** Opening Records to process block **
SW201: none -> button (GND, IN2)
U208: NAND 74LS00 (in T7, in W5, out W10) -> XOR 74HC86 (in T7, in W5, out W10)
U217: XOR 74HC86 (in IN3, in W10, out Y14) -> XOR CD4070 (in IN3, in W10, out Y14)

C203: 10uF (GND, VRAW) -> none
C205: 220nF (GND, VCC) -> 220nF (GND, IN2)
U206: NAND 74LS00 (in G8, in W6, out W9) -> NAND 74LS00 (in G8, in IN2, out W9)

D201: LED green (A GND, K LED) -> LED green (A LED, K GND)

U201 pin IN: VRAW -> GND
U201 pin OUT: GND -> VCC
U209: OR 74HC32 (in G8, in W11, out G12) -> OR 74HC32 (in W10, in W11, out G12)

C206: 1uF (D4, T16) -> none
** Closing Records to process block **
### About this task
Only a number is wanted: how many lines of the data above contain "NAND"?

### Completed exercise
2